§ **PROVIDED ENTRIES**
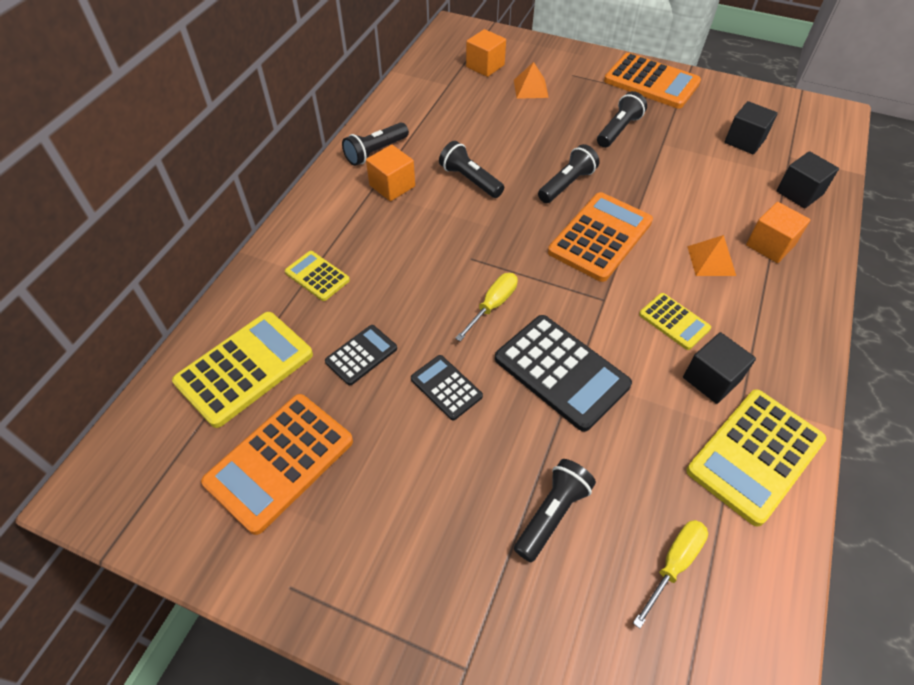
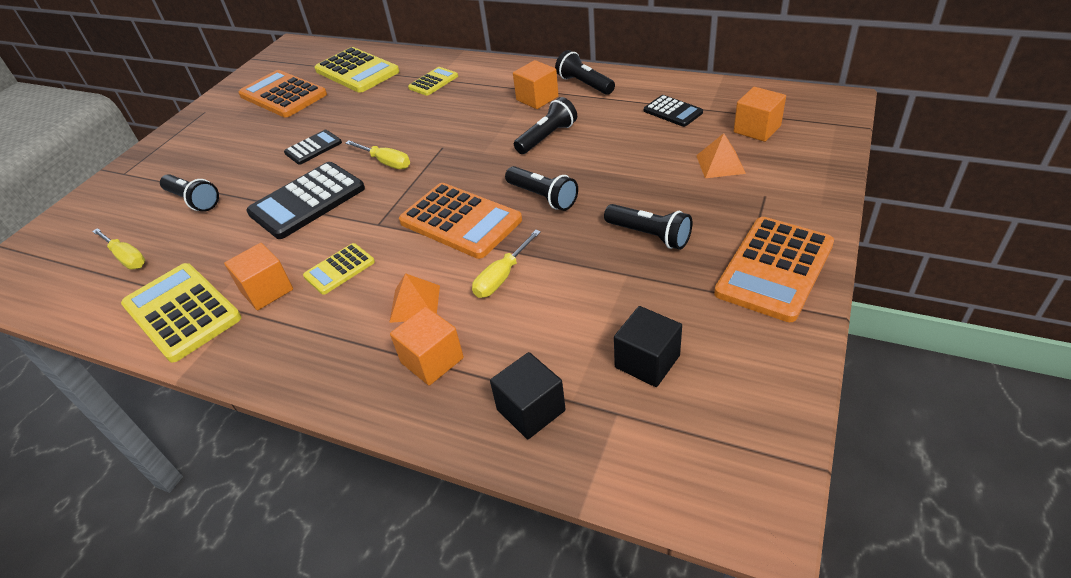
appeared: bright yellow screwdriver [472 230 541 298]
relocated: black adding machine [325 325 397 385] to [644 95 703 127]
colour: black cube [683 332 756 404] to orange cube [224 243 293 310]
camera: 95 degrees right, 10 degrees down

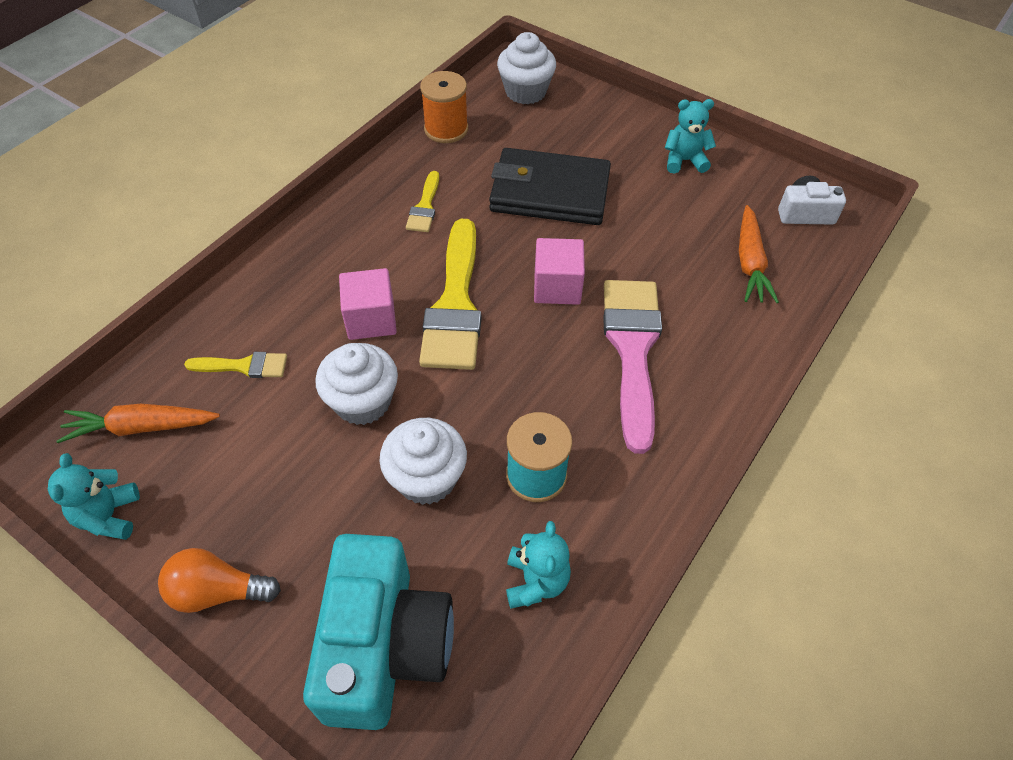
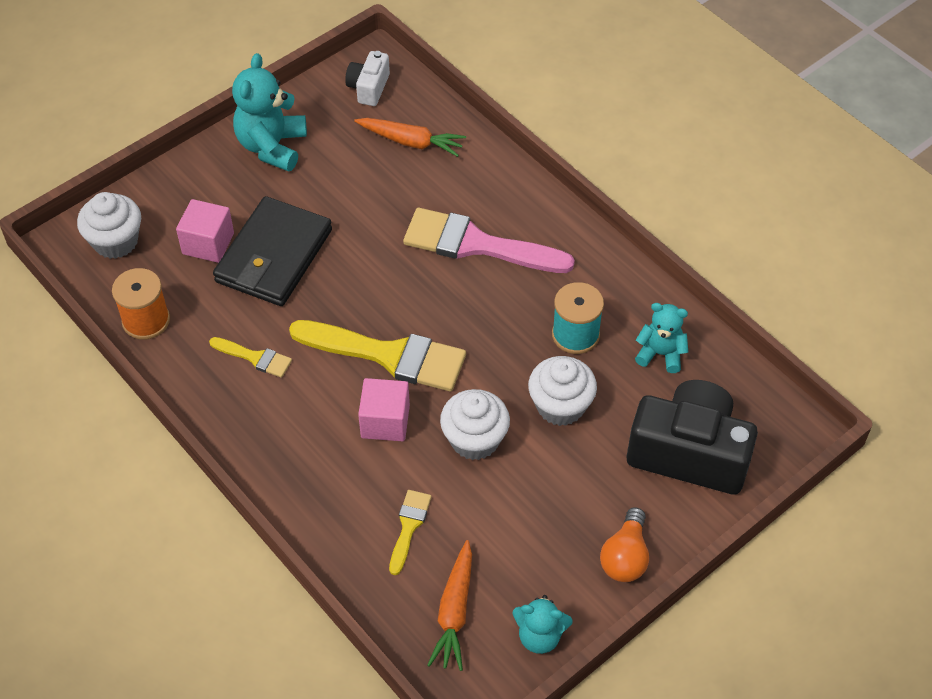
relocated: rose-pink cube [534 238 585 305] to [176 199 234 263]
colour: teal compact camera [303 534 454 730] to black compact camera [627 380 758 495]
size: teal teddy [665 99 716 174] = [232 53 307 171] x1.63
camera: 75 degrees left, 0 degrees up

§ **TASK INSTRUCTIONS**
Every record above should come back exactly, but without its pictures.

§ **EXPECTED OUTPUT**
appeared: bright yellow screwdriver [472 230 541 298]
relocated: black adding machine [325 325 397 385] to [644 95 703 127]
colour: black cube [683 332 756 404] to orange cube [224 243 293 310]
camera: 95 degrees right, 10 degrees down

relocated: rose-pink cube [534 238 585 305] to [176 199 234 263]
colour: teal compact camera [303 534 454 730] to black compact camera [627 380 758 495]
size: teal teddy [665 99 716 174] = [232 53 307 171] x1.63
camera: 75 degrees left, 0 degrees up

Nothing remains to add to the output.